■ Task statement
Every line from the one holding "white brick D1:E1 level 1 -> none" to the end of the entries should be repeated exactly, with the pictures left out.

■ Material for the task

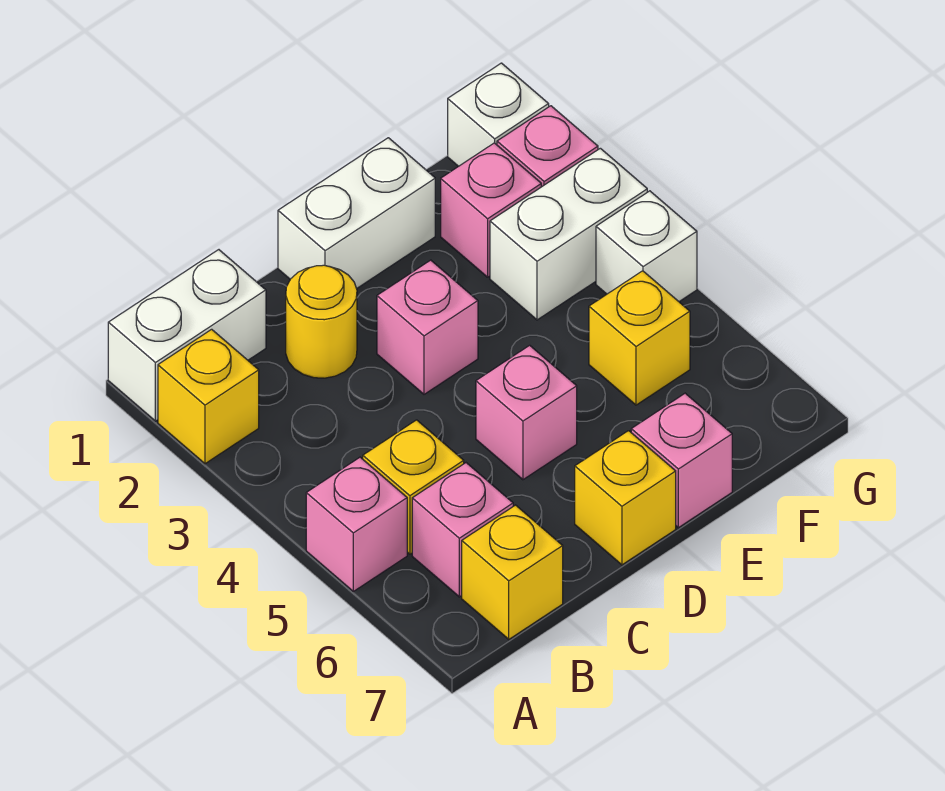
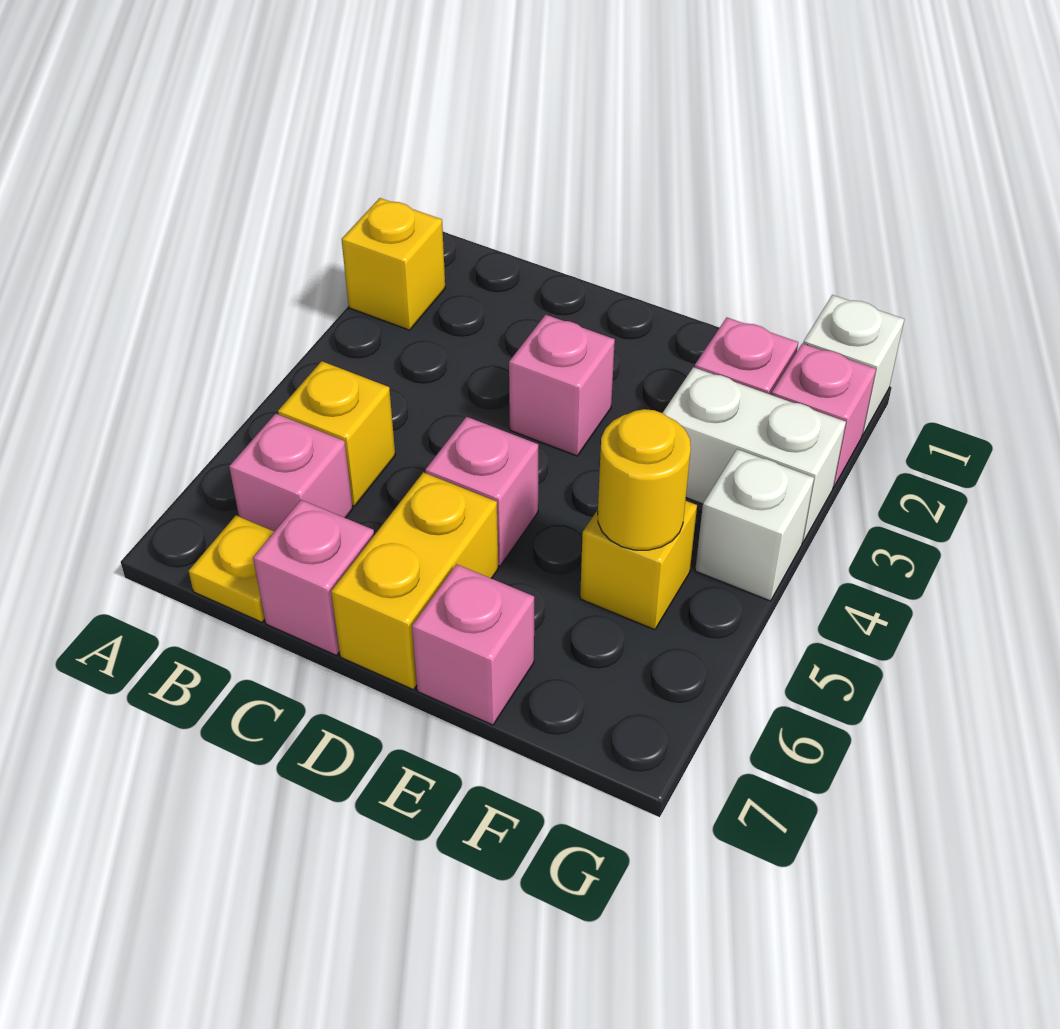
white brick A1:B1 level 1 -> none
pink brick A5 level 1 -> pink brick C7 level 1
yellow brick B7 level 1 -> yellow plate B7 level 1
yellow round brick C2 level 1 -> yellow round brick F5 level 2
white brick D1:E1 level 1 -> none
yellow brick D7 level 1 -> yellow brick D6:D7 level 1

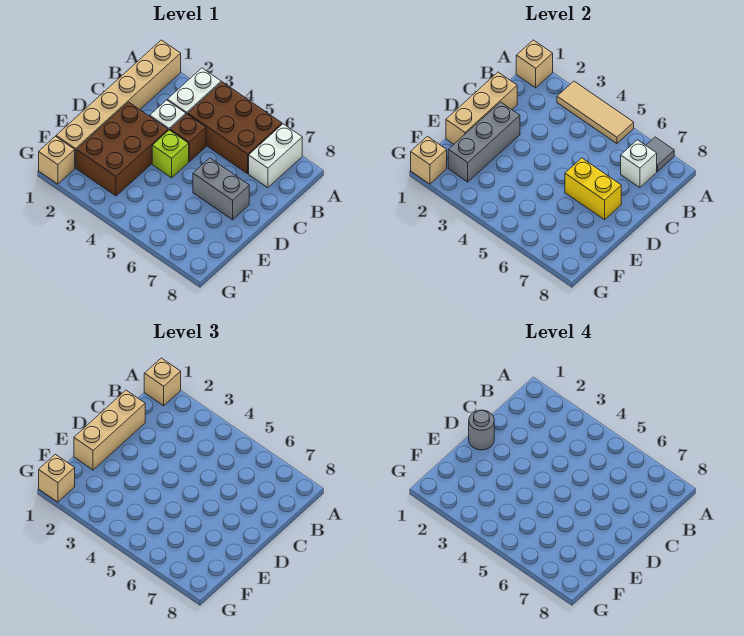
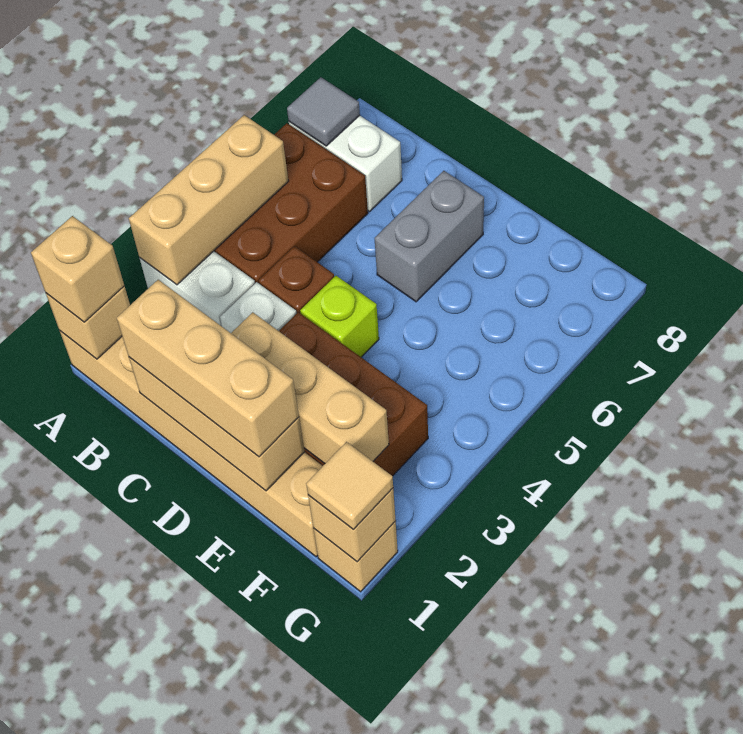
tan tile A3:A5 level 2 -> tan brick A3:A5 level 2
white brick B7 level 2 -> none
grey round brick D1 level 4 -> none
grey brick D2:F2 level 2 -> tan brick D2:F2 level 2
yellow brick D6:D7 level 2 -> none
tan brick G1 level 3 -> tan tile G1 level 3

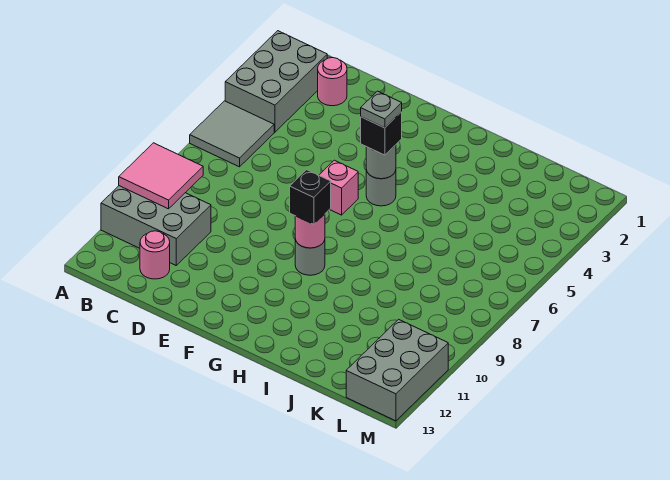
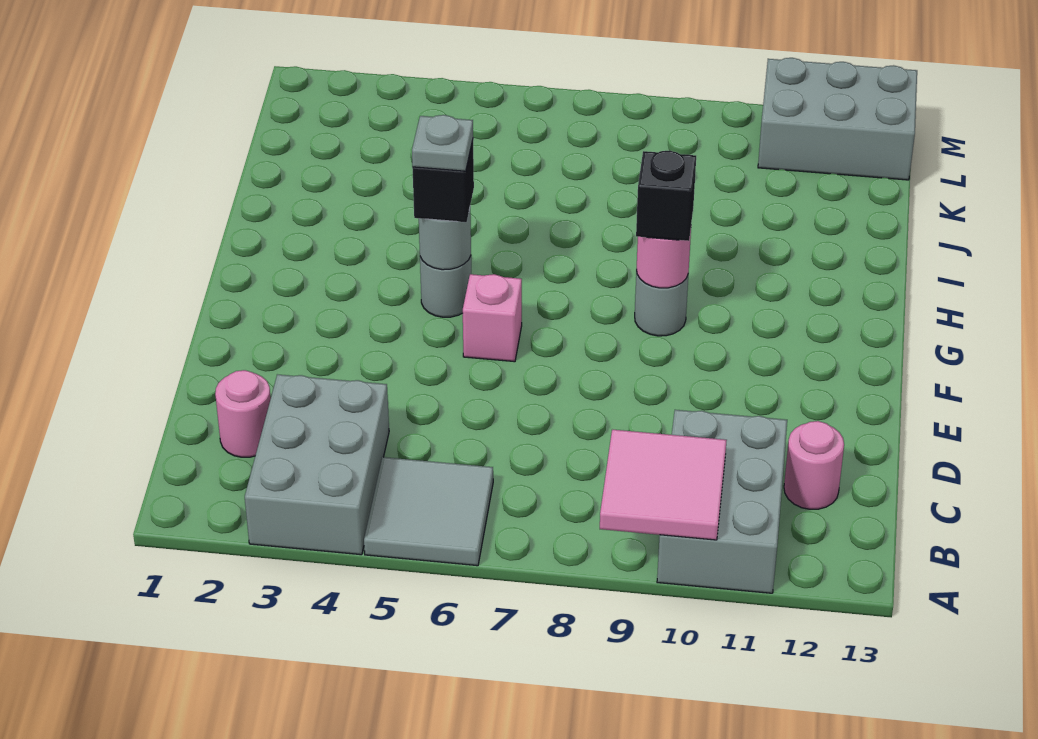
grey brick A2:B4 level 1 -> grey brick A3:C4 level 1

■ Task solution
white brick D1:E1 level 1 -> none
yellow brick D7 level 1 -> yellow brick D6:D7 level 1

tan tile A3:A5 level 2 -> tan brick A3:A5 level 2
white brick B7 level 2 -> none
grey round brick D1 level 4 -> none
grey brick D2:F2 level 2 -> tan brick D2:F2 level 2
yellow brick D6:D7 level 2 -> none
tan brick G1 level 3 -> tan tile G1 level 3

grey brick A2:B4 level 1 -> grey brick A3:C4 level 1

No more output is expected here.